> _EXERCISE GOAL_: Only the lines from the one with "none -> cyan brick F4 level 1" through the end of the data below belong in the answer, restated word for word, pictures excluded.
┌─ PROVIDED DATA
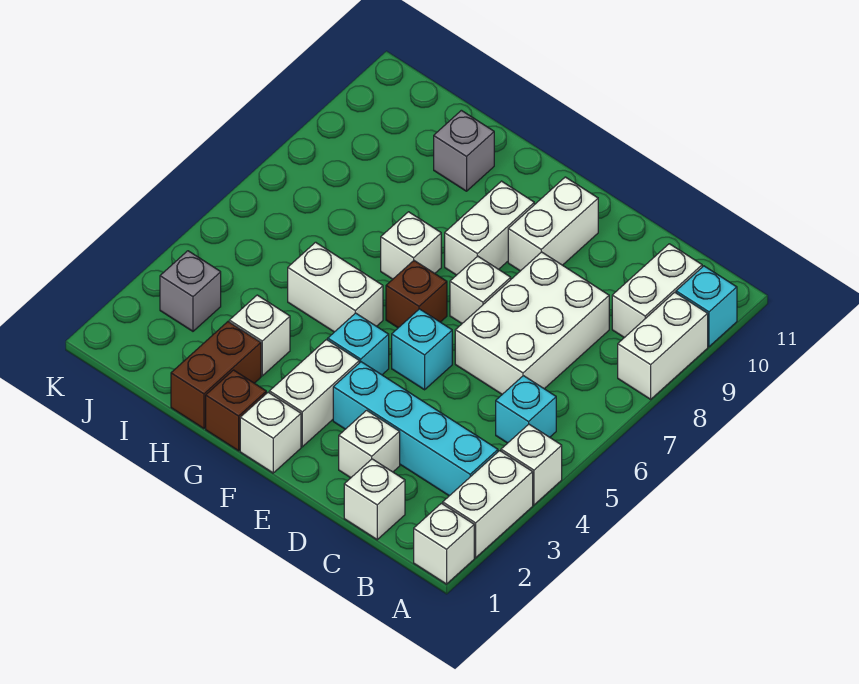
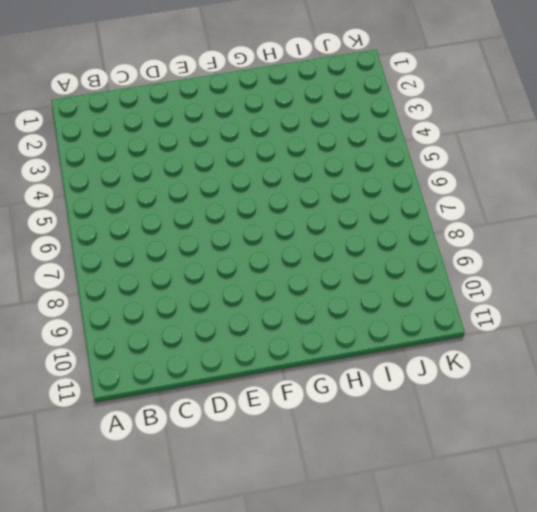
none -> white brick A1 level 1
none -> white brick A2:A3 level 1
none -> white brick A4 level 1

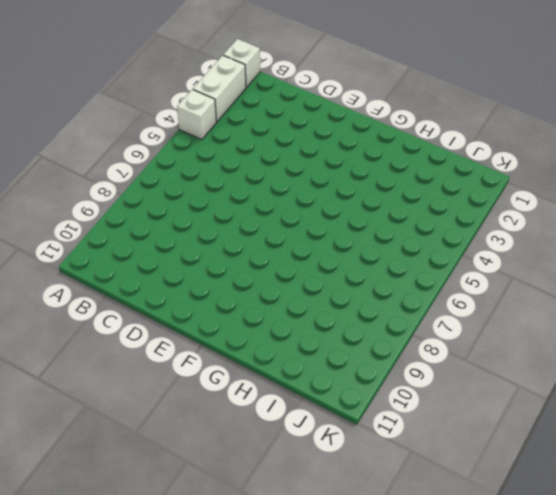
none -> white brick A8:A9 level 1
none -> cyan brick A10 level 1
none -> cyan brick B3:E3 level 1

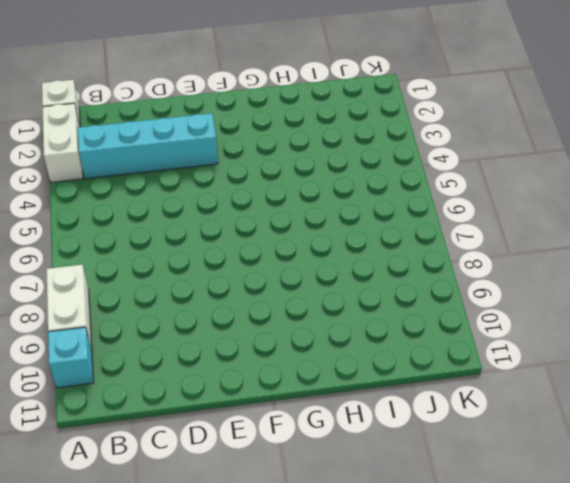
none -> white brick A4 level 1
none -> cyan brick B5 level 1
none -> white brick B9:B10 level 1

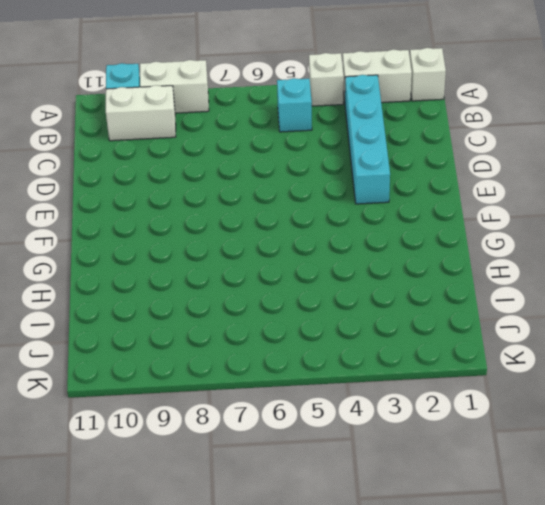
none -> white brick C1 level 1
none -> white brick C6:D8 level 1
none -> white brick D2 level 1

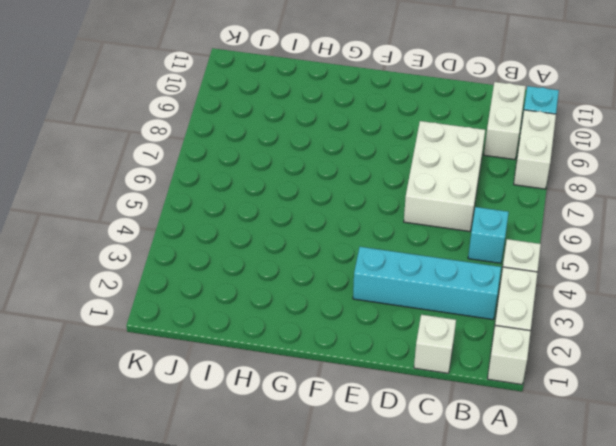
none -> white brick D2 level 1
none -> cyan brick E5 level 1
none -> white brick E7 level 1

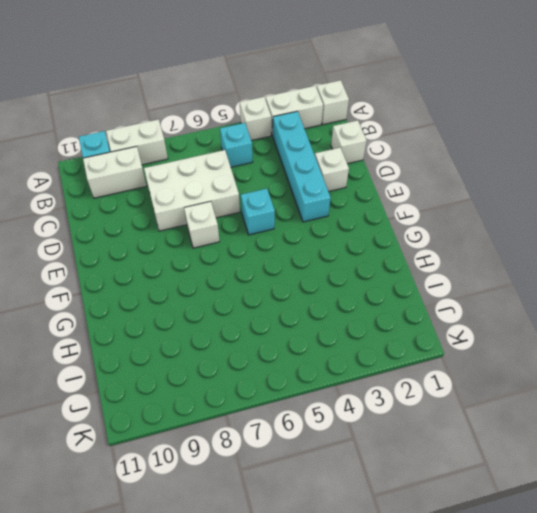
none -> white brick E9:E10 level 1
none -> white brick F1 level 1
none -> white brick F2:F3 level 1

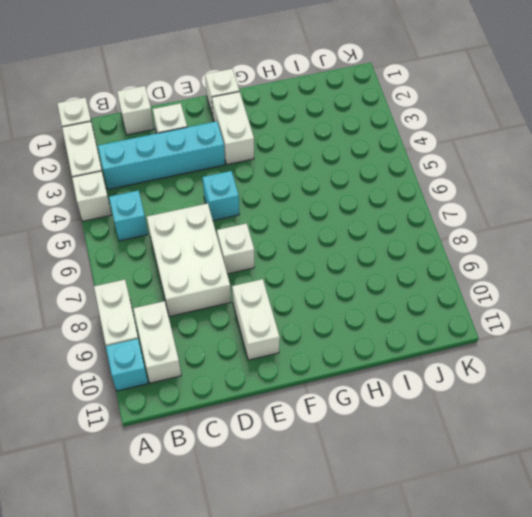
none -> cyan brick F4 level 1
none -> brown brick F6 level 1
none -> white brick F8:F9 level 1

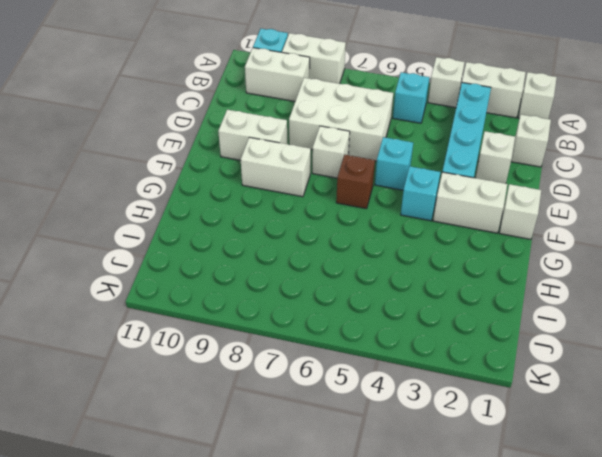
none -> brown brick G1 level 1
none -> white brick G5:H5 level 1
none -> white brick G7 level 1

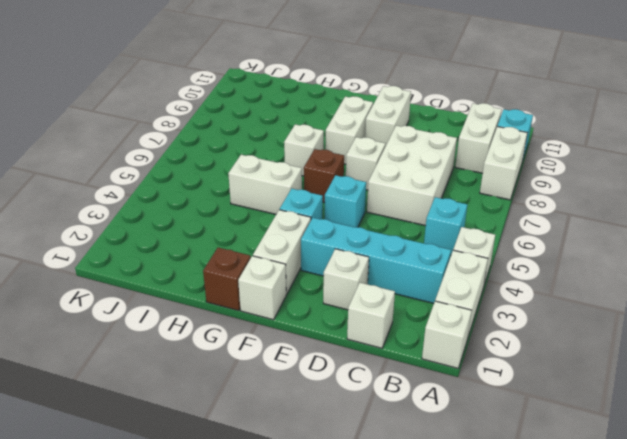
none -> brown brick H1:H2 level 1
none -> white brick H3 level 1
none -> grey brick H10 level 1

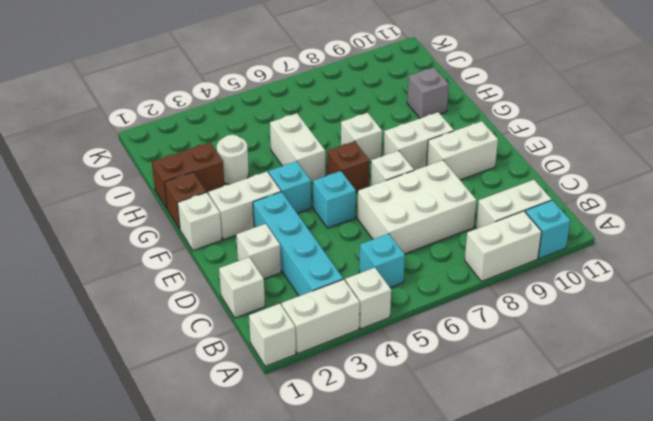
white round brick H3 level 1 -> white brick H3 level 1
none -> grey brick J3 level 1

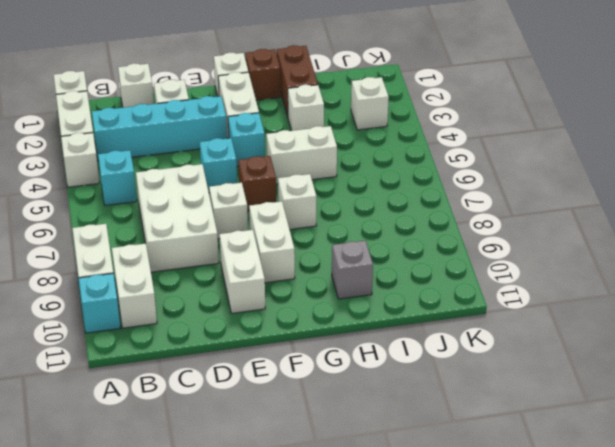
white brick J3 level 1 -> grey brick J3 level 1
└─
> _THE ANSWER_:
none -> cyan brick F4 level 1
none -> brown brick F6 level 1
none -> white brick F8:F9 level 1

none -> brown brick G1 level 1
none -> white brick G5:H5 level 1
none -> white brick G7 level 1

none -> brown brick H1:H2 level 1
none -> white brick H3 level 1
none -> grey brick H10 level 1

white round brick H3 level 1 -> white brick H3 level 1
none -> grey brick J3 level 1

white brick J3 level 1 -> grey brick J3 level 1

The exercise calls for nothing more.